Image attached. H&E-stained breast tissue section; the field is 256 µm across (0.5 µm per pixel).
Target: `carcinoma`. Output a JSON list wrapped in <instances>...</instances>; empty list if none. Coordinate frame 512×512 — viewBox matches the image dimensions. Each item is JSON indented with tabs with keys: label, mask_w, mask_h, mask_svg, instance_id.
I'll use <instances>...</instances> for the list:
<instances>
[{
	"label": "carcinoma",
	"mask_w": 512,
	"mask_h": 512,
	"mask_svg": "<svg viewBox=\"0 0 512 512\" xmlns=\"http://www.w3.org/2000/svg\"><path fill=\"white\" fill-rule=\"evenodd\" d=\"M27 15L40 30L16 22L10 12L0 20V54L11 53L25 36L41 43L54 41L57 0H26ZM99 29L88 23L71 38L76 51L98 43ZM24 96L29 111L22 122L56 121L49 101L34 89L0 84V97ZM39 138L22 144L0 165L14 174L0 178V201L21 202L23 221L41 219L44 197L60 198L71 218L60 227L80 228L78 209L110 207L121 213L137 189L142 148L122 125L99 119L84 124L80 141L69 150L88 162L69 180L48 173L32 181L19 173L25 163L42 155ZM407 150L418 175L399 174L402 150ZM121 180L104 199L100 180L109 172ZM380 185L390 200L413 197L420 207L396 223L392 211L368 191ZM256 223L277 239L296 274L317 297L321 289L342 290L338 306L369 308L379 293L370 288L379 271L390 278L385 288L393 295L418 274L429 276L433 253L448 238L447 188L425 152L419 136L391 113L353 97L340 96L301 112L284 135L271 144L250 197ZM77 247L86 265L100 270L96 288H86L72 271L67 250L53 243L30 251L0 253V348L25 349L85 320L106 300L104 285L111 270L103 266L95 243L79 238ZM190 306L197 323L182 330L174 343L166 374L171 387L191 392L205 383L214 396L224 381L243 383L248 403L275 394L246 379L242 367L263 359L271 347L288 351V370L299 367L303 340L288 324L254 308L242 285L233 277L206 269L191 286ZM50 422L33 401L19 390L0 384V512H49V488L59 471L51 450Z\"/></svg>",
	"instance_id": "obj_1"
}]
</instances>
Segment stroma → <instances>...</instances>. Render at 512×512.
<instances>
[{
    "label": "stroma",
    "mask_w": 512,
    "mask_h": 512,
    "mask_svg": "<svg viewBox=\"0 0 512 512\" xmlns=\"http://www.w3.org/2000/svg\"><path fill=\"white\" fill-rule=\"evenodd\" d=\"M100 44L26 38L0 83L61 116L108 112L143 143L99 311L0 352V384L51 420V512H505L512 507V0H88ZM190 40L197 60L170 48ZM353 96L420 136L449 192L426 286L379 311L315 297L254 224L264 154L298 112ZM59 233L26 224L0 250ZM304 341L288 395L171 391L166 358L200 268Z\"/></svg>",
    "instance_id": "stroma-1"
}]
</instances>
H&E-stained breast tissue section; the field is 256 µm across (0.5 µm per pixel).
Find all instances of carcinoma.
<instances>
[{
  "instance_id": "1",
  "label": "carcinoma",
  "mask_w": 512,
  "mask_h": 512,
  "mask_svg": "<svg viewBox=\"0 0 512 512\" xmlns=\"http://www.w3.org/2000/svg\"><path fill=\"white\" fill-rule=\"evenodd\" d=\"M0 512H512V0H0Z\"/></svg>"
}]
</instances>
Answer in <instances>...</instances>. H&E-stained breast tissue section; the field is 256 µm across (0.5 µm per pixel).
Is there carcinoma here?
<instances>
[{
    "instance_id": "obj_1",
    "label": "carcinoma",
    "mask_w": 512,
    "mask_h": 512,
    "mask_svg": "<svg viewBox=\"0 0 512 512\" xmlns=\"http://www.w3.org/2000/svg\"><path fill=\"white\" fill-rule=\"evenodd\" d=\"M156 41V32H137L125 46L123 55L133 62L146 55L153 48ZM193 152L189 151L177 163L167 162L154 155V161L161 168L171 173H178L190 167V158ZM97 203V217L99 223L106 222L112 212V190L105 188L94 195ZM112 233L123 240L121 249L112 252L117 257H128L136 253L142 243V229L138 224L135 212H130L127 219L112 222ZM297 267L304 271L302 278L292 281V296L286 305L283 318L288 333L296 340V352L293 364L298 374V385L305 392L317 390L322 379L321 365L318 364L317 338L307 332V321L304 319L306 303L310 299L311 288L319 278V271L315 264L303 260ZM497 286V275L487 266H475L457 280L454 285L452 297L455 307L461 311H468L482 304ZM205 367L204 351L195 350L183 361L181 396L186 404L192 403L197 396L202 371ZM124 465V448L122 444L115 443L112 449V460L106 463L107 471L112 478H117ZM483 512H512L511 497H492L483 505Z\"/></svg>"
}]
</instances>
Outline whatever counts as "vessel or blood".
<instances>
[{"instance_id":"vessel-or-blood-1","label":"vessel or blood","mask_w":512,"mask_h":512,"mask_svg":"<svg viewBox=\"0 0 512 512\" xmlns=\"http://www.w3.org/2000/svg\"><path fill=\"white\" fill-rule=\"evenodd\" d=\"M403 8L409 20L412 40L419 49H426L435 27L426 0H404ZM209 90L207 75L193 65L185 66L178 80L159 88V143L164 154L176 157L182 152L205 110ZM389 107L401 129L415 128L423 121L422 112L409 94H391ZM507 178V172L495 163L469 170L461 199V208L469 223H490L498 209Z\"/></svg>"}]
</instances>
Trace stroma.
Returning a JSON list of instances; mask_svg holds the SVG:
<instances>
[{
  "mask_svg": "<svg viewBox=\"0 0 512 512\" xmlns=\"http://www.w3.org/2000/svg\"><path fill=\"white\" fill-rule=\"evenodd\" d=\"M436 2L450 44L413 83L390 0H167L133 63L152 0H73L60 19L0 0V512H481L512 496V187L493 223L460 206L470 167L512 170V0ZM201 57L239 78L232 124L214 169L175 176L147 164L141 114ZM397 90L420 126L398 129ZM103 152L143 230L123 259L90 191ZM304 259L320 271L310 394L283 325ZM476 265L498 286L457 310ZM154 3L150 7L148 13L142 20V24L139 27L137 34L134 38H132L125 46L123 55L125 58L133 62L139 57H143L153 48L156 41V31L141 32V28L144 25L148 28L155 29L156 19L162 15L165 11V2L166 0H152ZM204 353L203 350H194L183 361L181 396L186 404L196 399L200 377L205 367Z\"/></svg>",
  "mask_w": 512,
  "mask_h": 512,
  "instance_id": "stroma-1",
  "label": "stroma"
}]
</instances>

_What to produce_
Repeat the material above in full, quoting it exactly.

_Reply_
Image attached. H&E-stained breast tissue section; the field is 256 µm across (0.5 µm per pixel).
Target: `carcinoma`. Output a JSON list wrapped in <instances>...</instances>; empty list if none. Coordinate frame 512×512 — viewBox matches the image dimensions. Each item is JSON indented with tabs with keys: label, mask_w, mask_h, mask_svg, instance_id.
I'll use <instances>...</instances> for the list:
<instances>
[{
	"label": "carcinoma",
	"mask_w": 512,
	"mask_h": 512,
	"mask_svg": "<svg viewBox=\"0 0 512 512\" xmlns=\"http://www.w3.org/2000/svg\"><path fill=\"white\" fill-rule=\"evenodd\" d=\"M27 15L40 30L16 22L10 12L0 20V54L11 53L25 36L41 43L54 41L57 0H26ZM99 29L88 23L71 38L76 51L98 43ZM24 96L29 111L22 122L56 121L49 101L34 89L0 84V97ZM39 138L22 144L0 165L14 174L0 178V201L21 202L23 221L41 219L44 197L60 198L71 218L60 227L80 228L78 209L110 207L121 213L137 189L142 148L122 125L99 119L84 124L80 141L69 150L88 162L69 180L48 173L32 181L19 173L25 163L42 155ZM407 150L418 175L399 174L402 150ZM121 180L104 199L100 180L109 172ZM380 185L390 200L413 197L420 207L396 223L392 211L368 191ZM256 223L277 239L296 274L317 297L321 289L342 290L338 306L369 308L379 293L370 288L379 271L390 278L385 288L393 295L418 274L429 276L433 253L448 238L447 188L425 152L419 136L391 113L353 97L340 96L301 112L284 135L271 144L250 197ZM77 247L86 265L100 270L96 288H86L72 271L67 250L53 243L30 251L0 253V348L25 349L85 320L106 300L104 285L111 270L103 266L95 243L79 238ZM190 306L197 323L182 330L174 343L166 374L171 387L191 392L205 383L214 396L224 381L243 383L248 403L275 394L246 379L242 367L263 359L271 347L288 351V370L299 367L303 340L288 324L254 308L242 285L233 277L206 269L191 286ZM50 422L33 401L19 390L0 384V512H49V488L59 471L51 450Z\"/></svg>",
	"instance_id": "obj_1"
}]
</instances>
Segment stroma → <instances>...</instances>. Render at 512×512.
<instances>
[{
    "label": "stroma",
    "mask_w": 512,
    "mask_h": 512,
    "mask_svg": "<svg viewBox=\"0 0 512 512\" xmlns=\"http://www.w3.org/2000/svg\"><path fill=\"white\" fill-rule=\"evenodd\" d=\"M100 44L26 38L0 83L61 116L108 112L143 143L99 311L0 352V384L51 420V512H505L512 507V0H88ZM190 40L197 60L170 48ZM353 96L420 136L449 192L426 286L379 311L315 297L254 224L264 154L298 112ZM59 233L26 224L0 250ZM304 341L288 395L171 391L166 358L200 268Z\"/></svg>",
    "instance_id": "stroma-1"
}]
</instances>
H&E-stained breast tissue section; the field is 256 µm across (0.5 µm per pixel).
Find all instances of carcinoma.
<instances>
[{
  "instance_id": "1",
  "label": "carcinoma",
  "mask_w": 512,
  "mask_h": 512,
  "mask_svg": "<svg viewBox=\"0 0 512 512\" xmlns=\"http://www.w3.org/2000/svg\"><path fill=\"white\" fill-rule=\"evenodd\" d=\"M0 512H512V0H0Z\"/></svg>"
}]
</instances>
Answer in <instances>...</instances>. H&E-stained breast tissue section; the field is 256 µm across (0.5 µm per pixel).
Is there carcinoma here?
<instances>
[{
    "instance_id": "obj_1",
    "label": "carcinoma",
    "mask_w": 512,
    "mask_h": 512,
    "mask_svg": "<svg viewBox=\"0 0 512 512\" xmlns=\"http://www.w3.org/2000/svg\"><path fill=\"white\" fill-rule=\"evenodd\" d=\"M156 41V32H137L125 46L123 55L133 62L146 55L153 48ZM193 152L189 151L177 163L167 162L154 155V161L161 168L171 173H178L190 167V158ZM97 203V217L99 223L106 222L112 212V190L105 188L94 195ZM112 233L123 240L121 249L112 252L117 257H128L136 253L142 243V229L138 224L135 212H130L127 219L112 222ZM297 267L304 271L302 278L292 281V296L286 305L283 318L288 333L296 340V352L293 364L298 374V385L305 392L317 390L322 379L321 365L318 364L317 338L307 332V321L304 319L306 303L310 299L311 288L319 278V271L315 264L303 260ZM497 286V275L487 266H475L457 280L454 285L452 297L455 307L461 311H468L482 304ZM205 367L204 351L195 350L183 361L181 396L186 404L192 403L197 396L202 371ZM124 465V448L122 444L115 443L112 449V460L106 463L107 471L112 478H117ZM483 512H512L511 497H492L483 505Z\"/></svg>"
}]
</instances>
Outline whatever counts as "vessel or blood".
<instances>
[{"instance_id":"vessel-or-blood-1","label":"vessel or blood","mask_w":512,"mask_h":512,"mask_svg":"<svg viewBox=\"0 0 512 512\" xmlns=\"http://www.w3.org/2000/svg\"><path fill=\"white\" fill-rule=\"evenodd\" d=\"M403 8L409 20L412 40L419 49H426L435 27L426 0H404ZM209 90L207 75L193 65L185 66L178 80L159 88V143L164 154L176 157L182 152L205 110ZM389 107L401 129L415 128L423 121L422 112L409 94H391ZM507 178V172L495 163L469 170L461 199V208L469 223H490L498 209Z\"/></svg>"}]
</instances>
Trace stroma.
Returning a JSON list of instances; mask_svg holds the SVG:
<instances>
[{
  "mask_svg": "<svg viewBox=\"0 0 512 512\" xmlns=\"http://www.w3.org/2000/svg\"><path fill=\"white\" fill-rule=\"evenodd\" d=\"M436 2L450 44L413 83L390 0H167L133 63L152 0H73L60 19L0 0V512H481L512 496V187L493 223L460 206L470 167L512 170V0ZM201 57L239 78L232 124L214 169L175 176L147 164L141 114ZM397 90L420 126L398 129ZM103 152L143 230L123 259L90 191ZM304 259L320 271L310 394L283 325ZM476 265L498 286L457 310ZM154 3L150 7L148 13L142 20V24L139 27L137 34L134 38H132L125 46L123 55L125 58L133 62L139 57H143L153 48L156 41V31L141 32V28L144 25L148 28L155 29L156 19L162 15L165 11V2L166 0H152ZM204 353L203 350H194L183 361L181 396L186 404L196 399L200 377L205 367Z\"/></svg>",
  "mask_w": 512,
  "mask_h": 512,
  "instance_id": "stroma-1",
  "label": "stroma"
}]
</instances>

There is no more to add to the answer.